■ Task: Please copy exactly the part of the records below that opens with the line containing "camera: 20 degrees right, 0 degrees up" and closes with the line containing "(437, 134) = (153, 470): grey", leaving out any pictures.

■ Data under study:
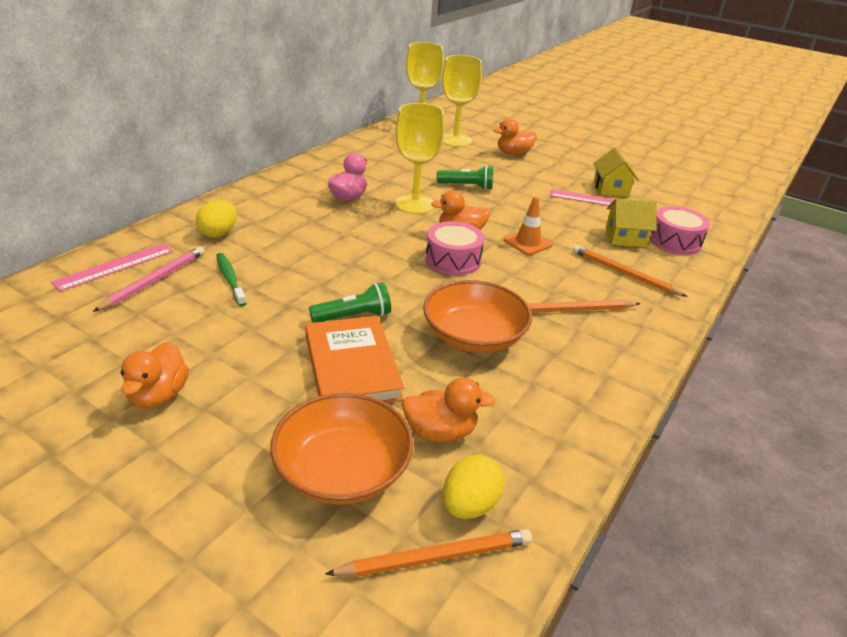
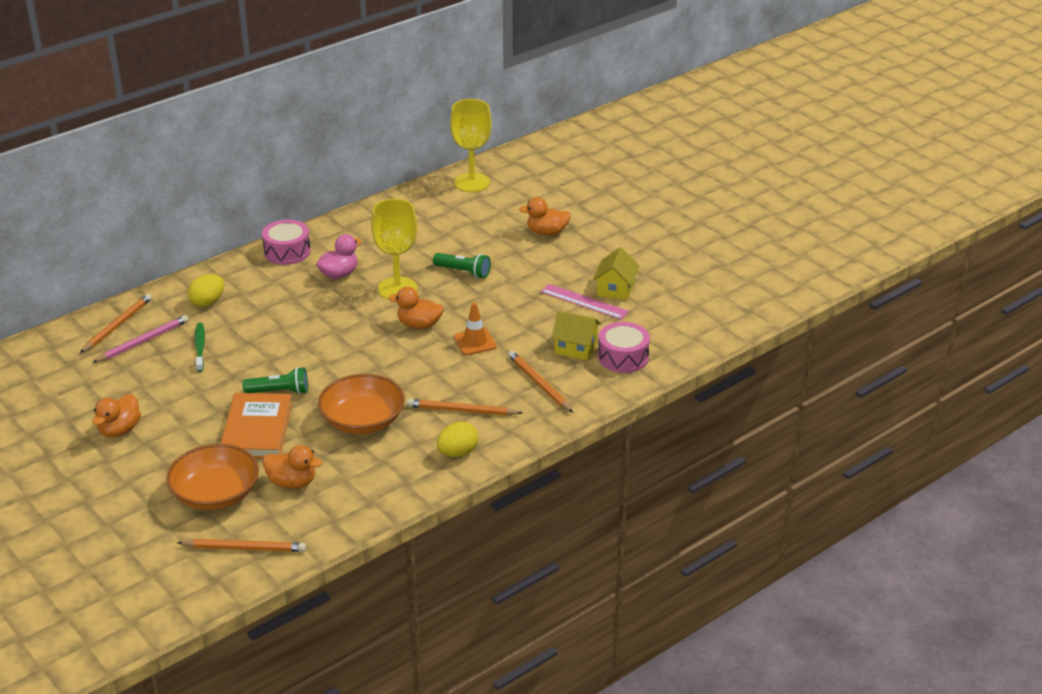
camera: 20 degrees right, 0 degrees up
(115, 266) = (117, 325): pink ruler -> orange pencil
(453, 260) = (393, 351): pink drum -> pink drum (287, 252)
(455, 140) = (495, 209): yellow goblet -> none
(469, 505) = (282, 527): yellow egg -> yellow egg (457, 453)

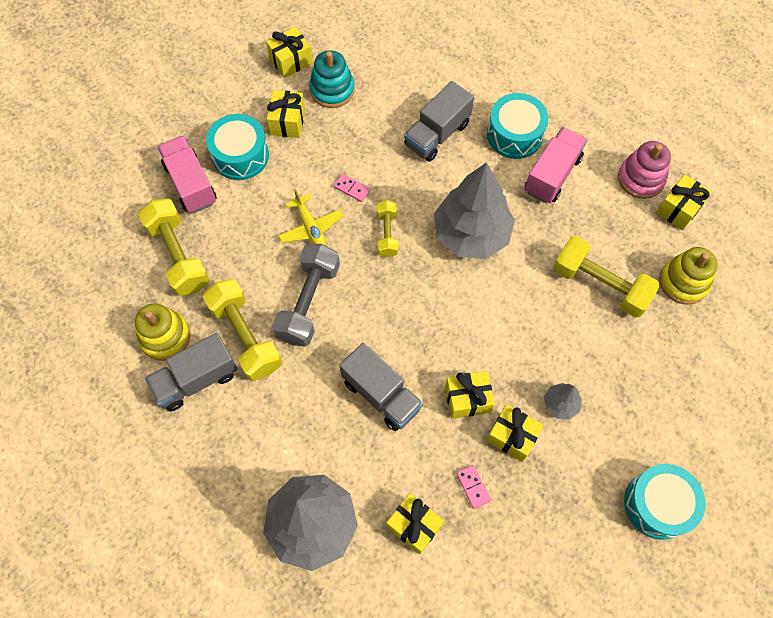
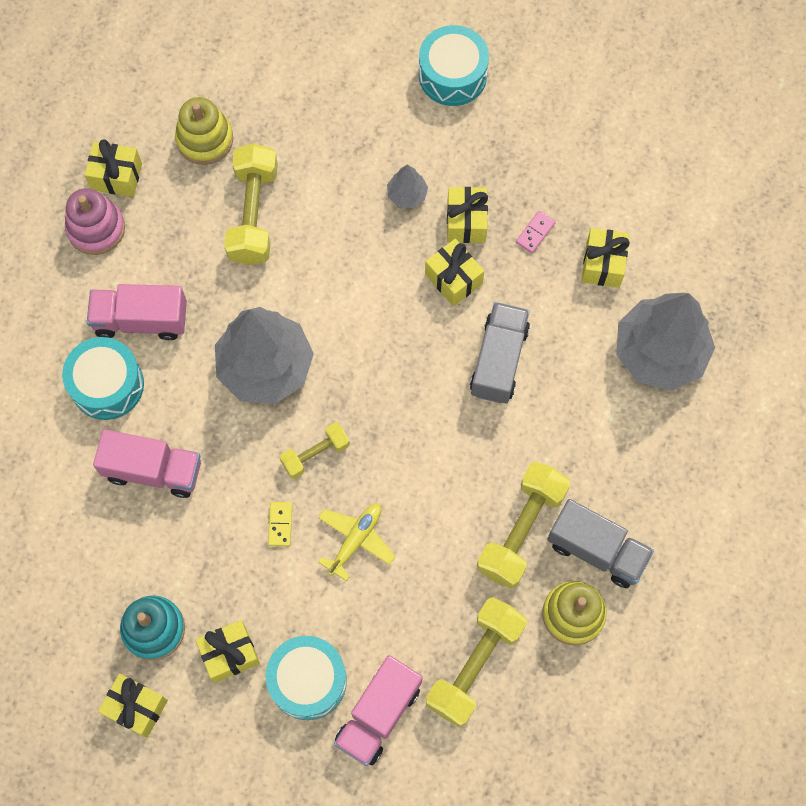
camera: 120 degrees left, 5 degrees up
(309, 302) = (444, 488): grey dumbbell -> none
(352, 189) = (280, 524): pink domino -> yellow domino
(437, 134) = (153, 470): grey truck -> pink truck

==

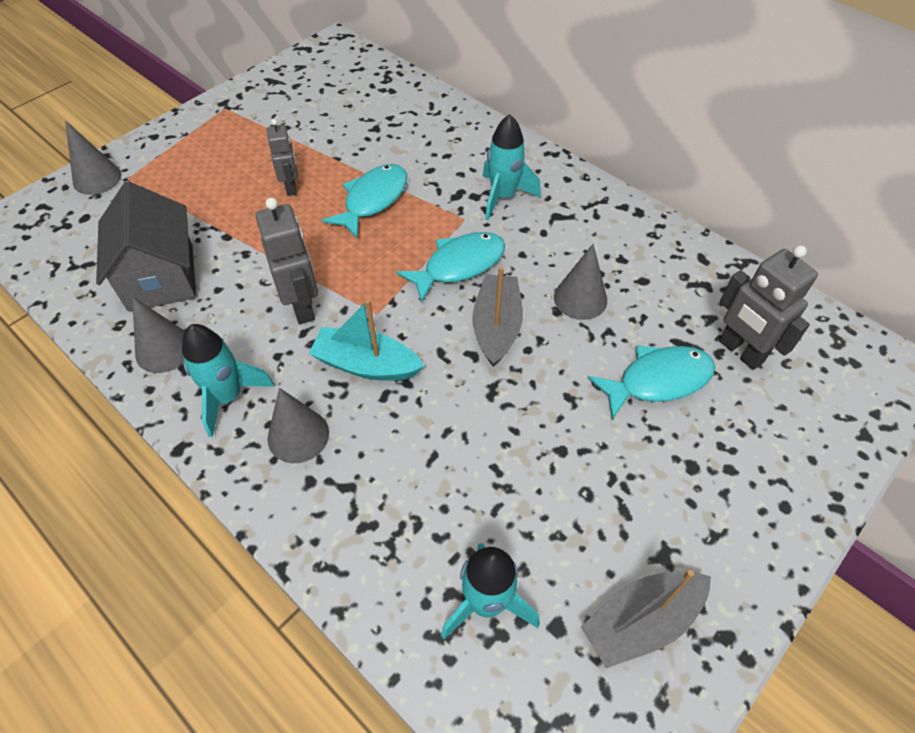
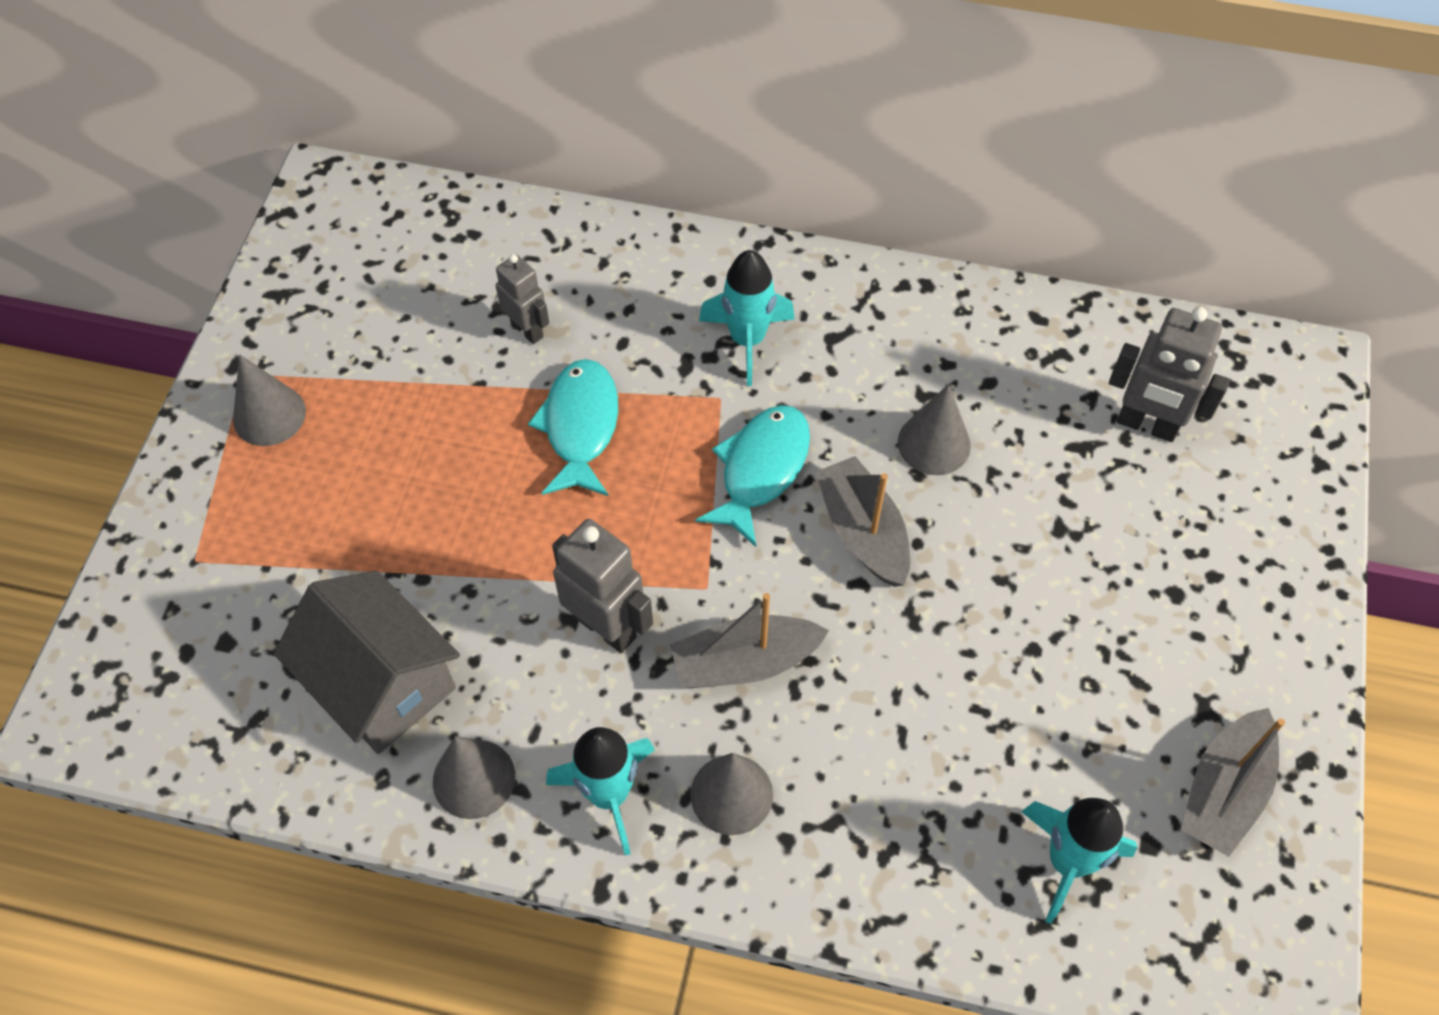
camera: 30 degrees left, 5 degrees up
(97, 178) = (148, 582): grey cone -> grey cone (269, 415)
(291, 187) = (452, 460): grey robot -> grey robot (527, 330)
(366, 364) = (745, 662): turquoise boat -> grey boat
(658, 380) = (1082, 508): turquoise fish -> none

■ Task result:
camera: 20 degrees right, 0 degrees up
(115, 266) = (117, 325): pink ruler -> orange pencil
(453, 260) = (393, 351): pink drum -> pink drum (287, 252)
(455, 140) = (495, 209): yellow goblet -> none
(469, 505) = (282, 527): yellow egg -> yellow egg (457, 453)

camera: 120 degrees left, 5 degrees up
(309, 302) = (444, 488): grey dumbbell -> none
(352, 189) = (280, 524): pink domino -> yellow domino
(437, 134) = (153, 470): grey truck -> pink truck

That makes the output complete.